* Stored records
***

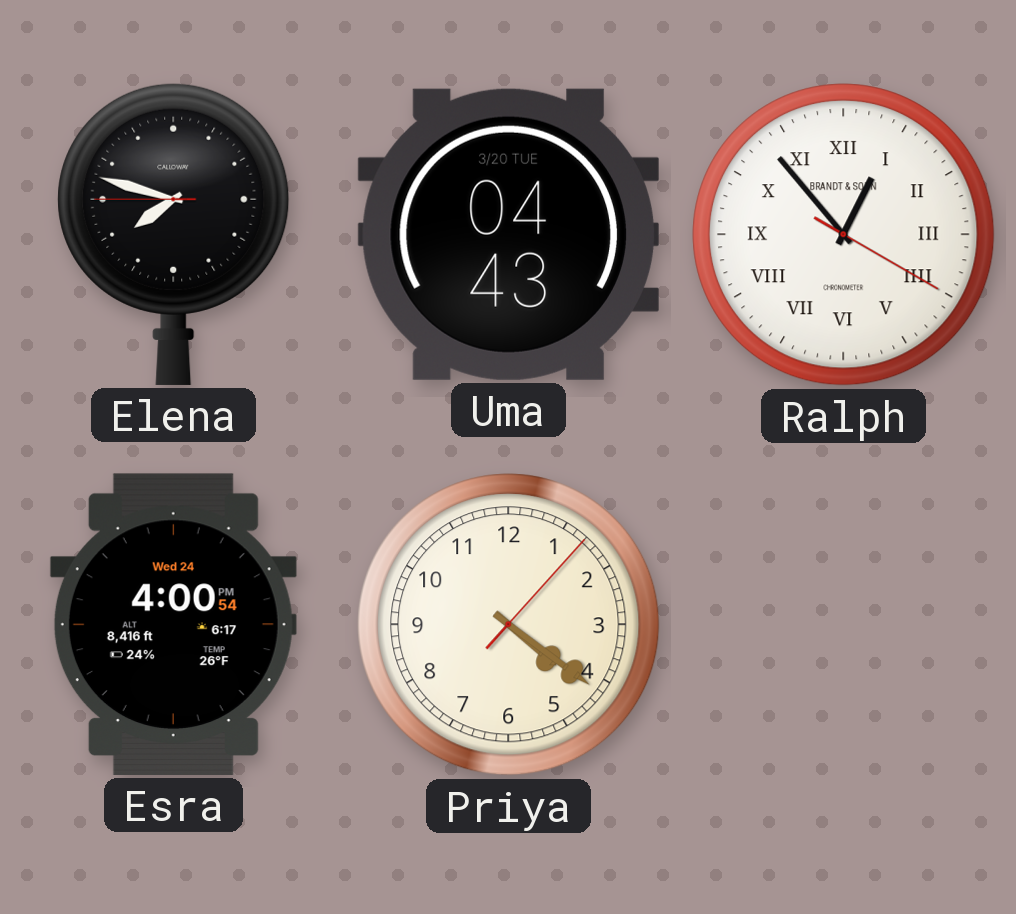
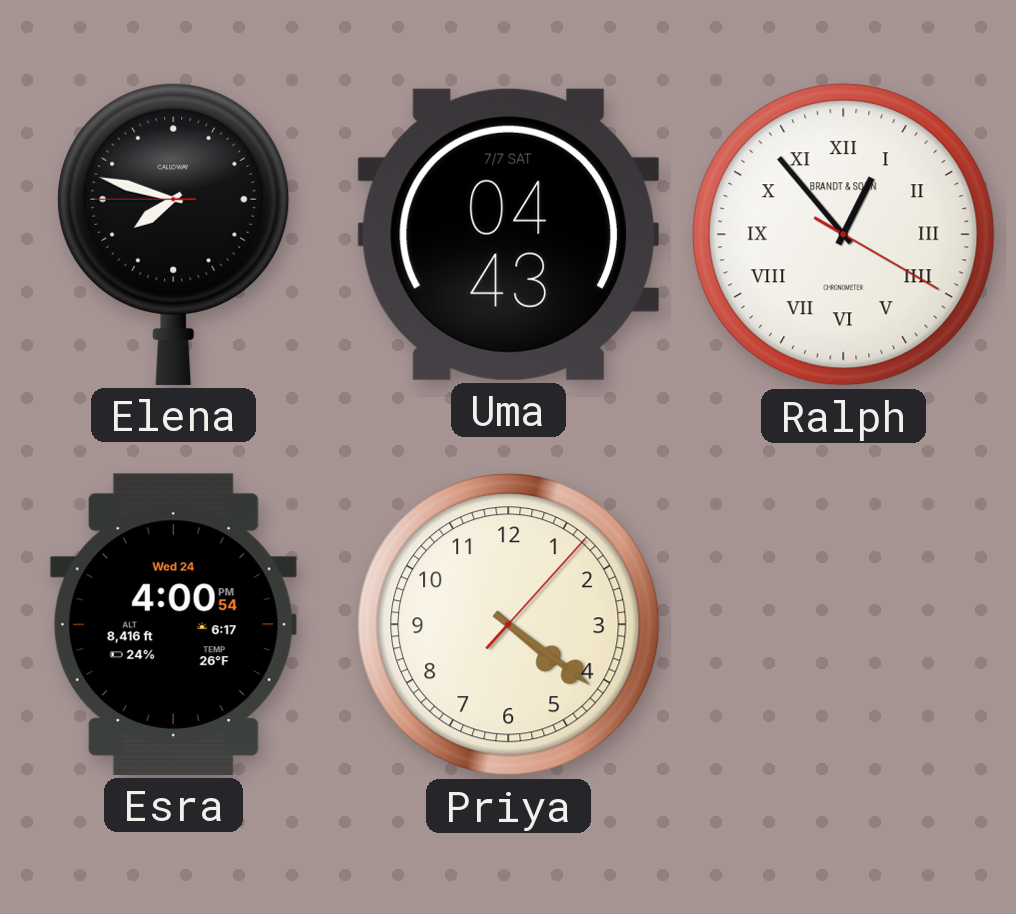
Uma date: 3/20 TUE -> 7/7 SAT
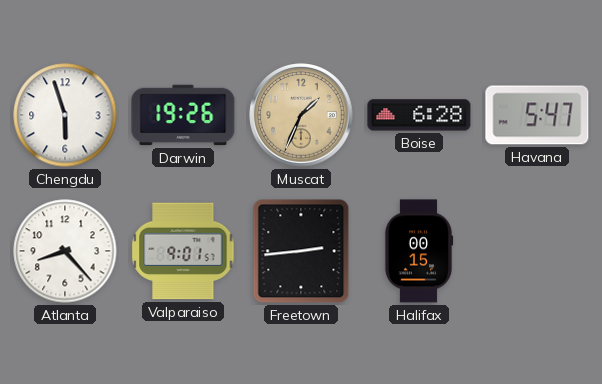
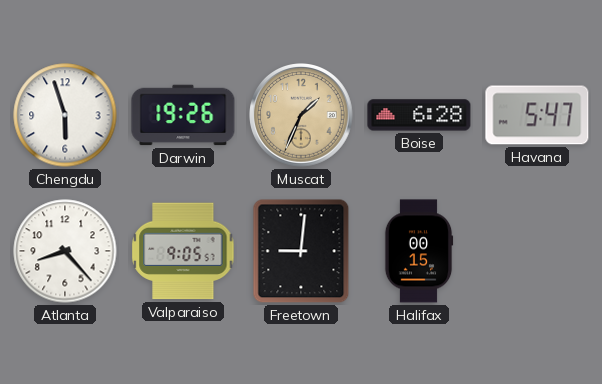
Valparaiso: 9:01 -> 9:05
Freetown: 2:44 -> 9:01
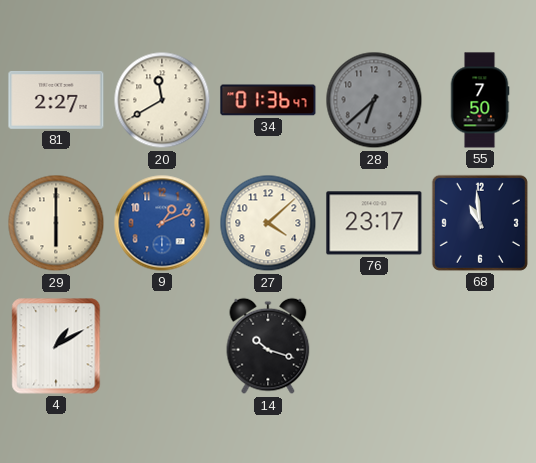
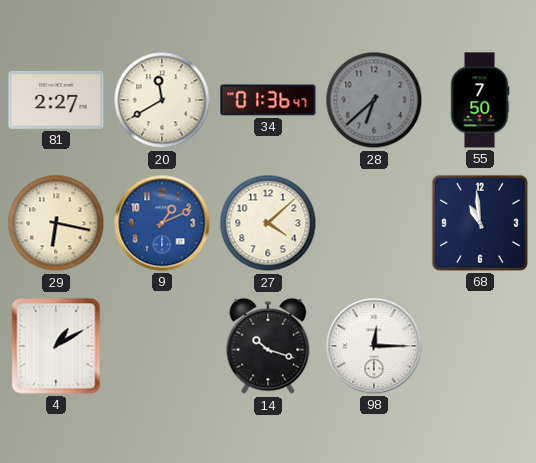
29: 6:00 -> 6:17
76: 23:17 -> none
98: none -> 12:15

***

* PROBLEM
Output everything from the line containing "Valparaiso: 9:01 -> 9:05" down to the last of the lines above as a numbered list, omitting blank lines. Leave the pictures out of your answer.

* ANSWER TO THIS TASK
1. Valparaiso: 9:01 -> 9:05
2. Freetown: 2:44 -> 9:01
3. 29: 6:00 -> 6:17
4. 76: 23:17 -> none
5. 98: none -> 12:15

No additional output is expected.